Scene image comparisons
■ ■ ■

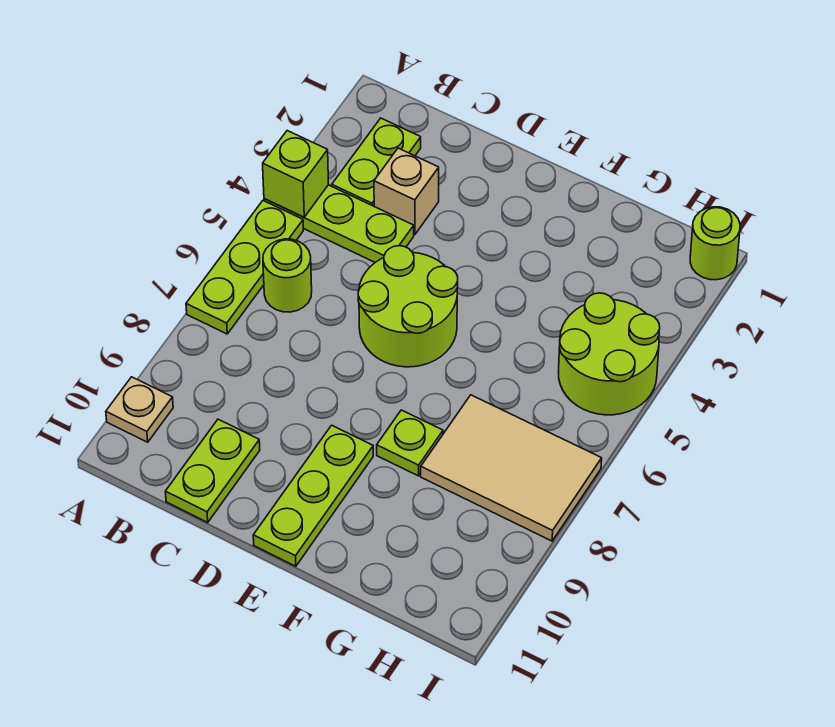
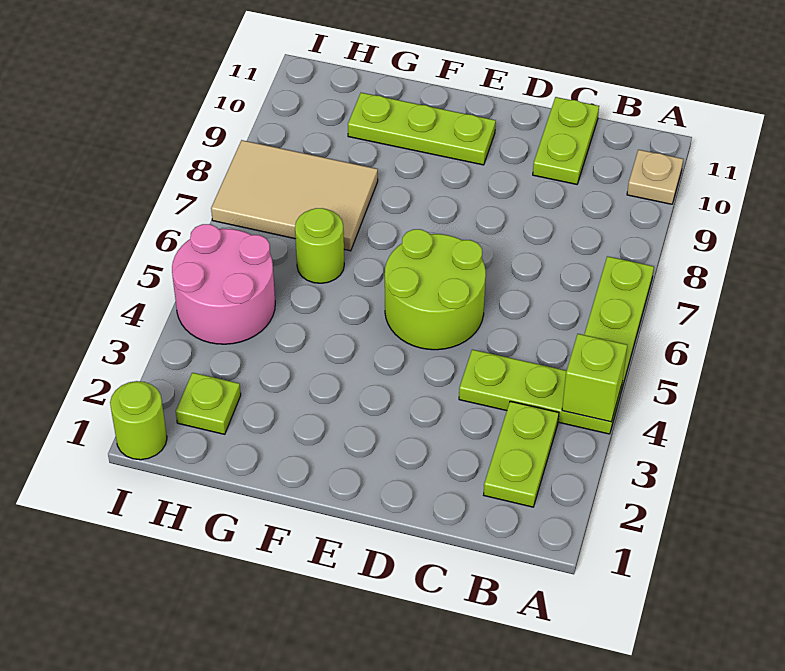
lime round brick B6 level 1 -> lime round brick G6 level 1
tan brick C3 level 1 -> none
lime plate E9:E11 level 1 -> lime plate E10:G10 level 1
lime plate F8 level 1 -> lime plate H2 level 1
lime round brick H4:I5 level 1 -> pink round brick H4:I5 level 1

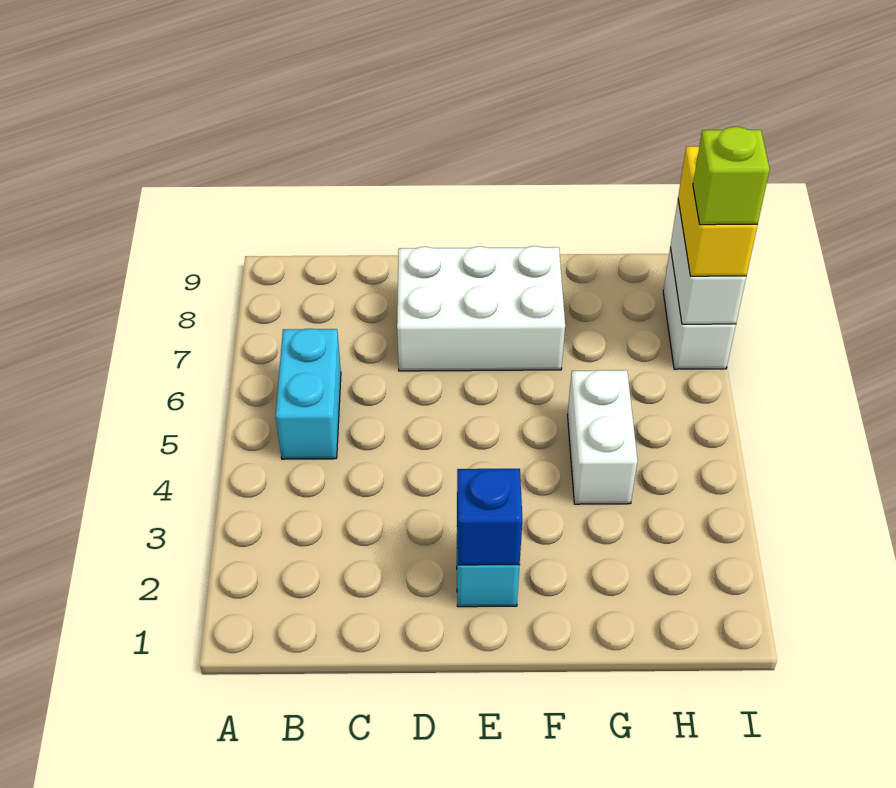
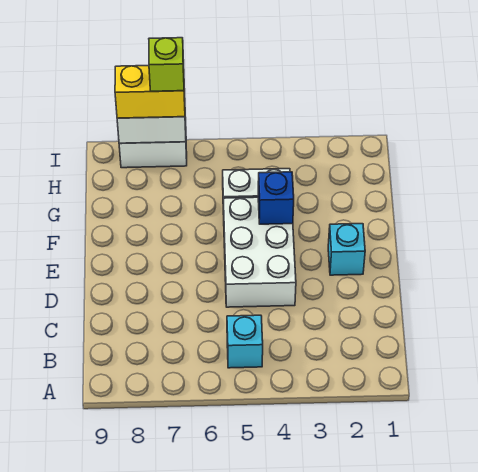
cyan brick B5:B6 level 1 -> cyan brick B5 level 1
white brick D7:F8 level 1 -> white brick D4:F5 level 1
blue brick E2 level 2 -> blue brick F4 level 2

■ ■ ■

### WHAT TO DO
Output all of the entries verbatim, leaving out any images.

### WRITTEN RESPONSE
lime round brick B6 level 1 -> lime round brick G6 level 1
tan brick C3 level 1 -> none
lime plate E9:E11 level 1 -> lime plate E10:G10 level 1
lime plate F8 level 1 -> lime plate H2 level 1
lime round brick H4:I5 level 1 -> pink round brick H4:I5 level 1

cyan brick B5:B6 level 1 -> cyan brick B5 level 1
white brick D7:F8 level 1 -> white brick D4:F5 level 1
blue brick E2 level 2 -> blue brick F4 level 2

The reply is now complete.